_THE PROBLEM:_ Restate word for word the rows below, starting at the row that contains "Locate an element on the screen. This" and ending at the row that contains "Incorrect, wooden barn at center's height", with both of those rows included.

*** AVAILABLE DATA Section Begins ***

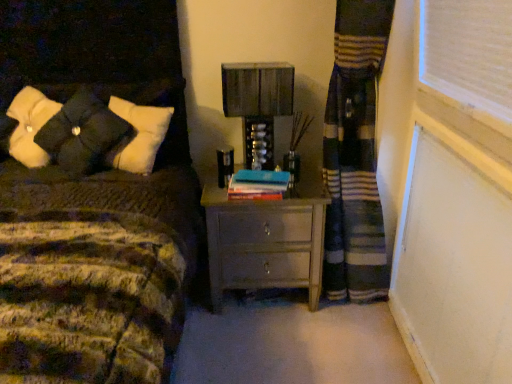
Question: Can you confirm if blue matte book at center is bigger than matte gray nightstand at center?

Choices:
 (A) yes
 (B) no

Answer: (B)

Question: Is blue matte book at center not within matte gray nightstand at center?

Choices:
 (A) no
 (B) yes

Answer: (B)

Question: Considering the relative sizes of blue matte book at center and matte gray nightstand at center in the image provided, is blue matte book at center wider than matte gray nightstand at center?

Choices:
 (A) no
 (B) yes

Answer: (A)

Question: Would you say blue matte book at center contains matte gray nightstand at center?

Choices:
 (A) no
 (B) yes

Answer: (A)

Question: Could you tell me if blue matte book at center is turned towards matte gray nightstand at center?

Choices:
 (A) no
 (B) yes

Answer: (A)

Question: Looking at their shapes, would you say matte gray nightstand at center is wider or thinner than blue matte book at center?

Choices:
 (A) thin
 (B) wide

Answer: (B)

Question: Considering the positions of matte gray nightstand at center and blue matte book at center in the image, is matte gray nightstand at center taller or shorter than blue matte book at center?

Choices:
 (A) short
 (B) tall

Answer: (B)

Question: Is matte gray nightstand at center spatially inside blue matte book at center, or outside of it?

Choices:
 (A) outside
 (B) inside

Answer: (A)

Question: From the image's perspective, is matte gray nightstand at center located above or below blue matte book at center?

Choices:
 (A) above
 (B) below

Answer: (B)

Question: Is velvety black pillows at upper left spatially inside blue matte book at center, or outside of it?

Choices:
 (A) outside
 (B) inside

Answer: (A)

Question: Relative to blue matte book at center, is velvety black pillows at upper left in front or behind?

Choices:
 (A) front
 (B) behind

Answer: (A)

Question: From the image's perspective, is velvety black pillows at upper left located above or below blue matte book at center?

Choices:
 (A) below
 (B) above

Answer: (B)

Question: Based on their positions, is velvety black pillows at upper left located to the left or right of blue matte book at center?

*** AVAILABLE DATA Section Ends ***
*** AVAILABLE DATA Section Begins ***

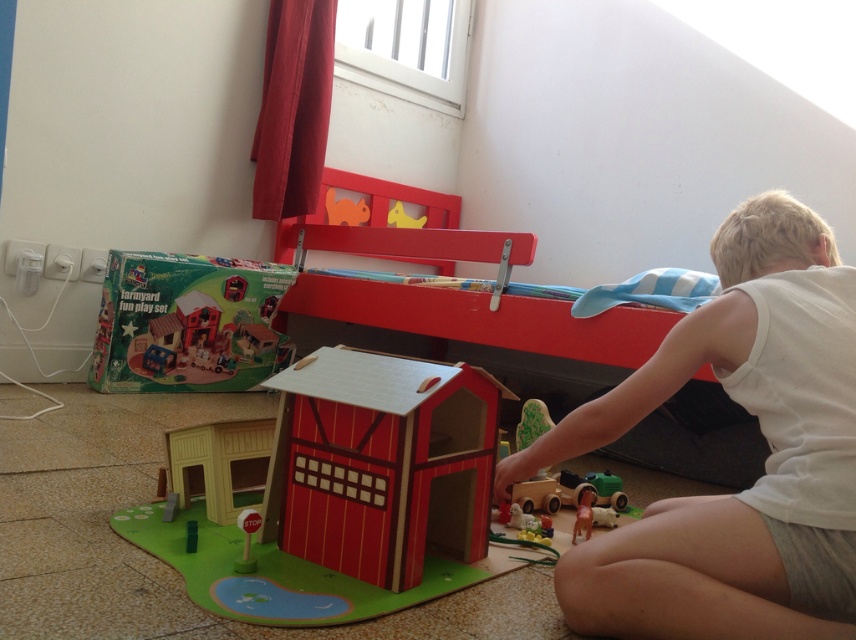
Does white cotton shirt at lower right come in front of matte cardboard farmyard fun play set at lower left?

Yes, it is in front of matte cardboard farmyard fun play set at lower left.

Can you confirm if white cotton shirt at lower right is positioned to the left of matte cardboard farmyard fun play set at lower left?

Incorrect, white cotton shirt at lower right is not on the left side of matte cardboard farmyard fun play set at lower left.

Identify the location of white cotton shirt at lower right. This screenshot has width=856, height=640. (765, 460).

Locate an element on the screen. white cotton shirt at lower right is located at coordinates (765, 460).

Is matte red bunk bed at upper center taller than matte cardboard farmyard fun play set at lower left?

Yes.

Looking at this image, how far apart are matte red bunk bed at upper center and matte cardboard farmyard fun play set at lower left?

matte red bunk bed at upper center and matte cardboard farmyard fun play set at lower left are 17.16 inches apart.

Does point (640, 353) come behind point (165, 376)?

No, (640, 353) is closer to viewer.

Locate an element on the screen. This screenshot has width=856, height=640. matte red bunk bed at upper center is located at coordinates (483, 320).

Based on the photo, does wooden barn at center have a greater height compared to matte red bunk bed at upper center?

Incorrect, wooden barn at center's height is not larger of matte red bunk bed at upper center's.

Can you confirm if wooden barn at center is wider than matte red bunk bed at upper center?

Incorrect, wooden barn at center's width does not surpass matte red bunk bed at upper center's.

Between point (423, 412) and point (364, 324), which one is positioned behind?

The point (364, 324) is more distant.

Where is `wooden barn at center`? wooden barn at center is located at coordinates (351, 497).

*** AVAILABLE DATA Section Ends ***
*** AVAILABLE DATA Section Begins ***

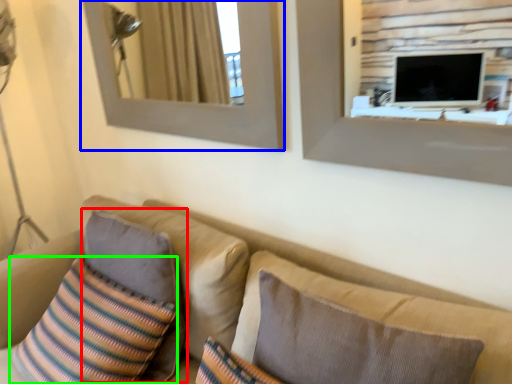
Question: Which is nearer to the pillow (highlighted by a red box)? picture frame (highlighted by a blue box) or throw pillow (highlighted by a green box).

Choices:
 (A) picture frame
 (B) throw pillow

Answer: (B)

*** AVAILABLE DATA Section Ends ***

_TASK RESPONSE:_
Locate an element on the screen. This screenshot has width=856, height=640. matte red bunk bed at upper center is located at coordinates (483, 320).

Based on the photo, does wooden barn at center have a greater height compared to matte red bunk bed at upper center?

Incorrect, wooden barn at center's height is not larger of matte red bunk bed at upper center's.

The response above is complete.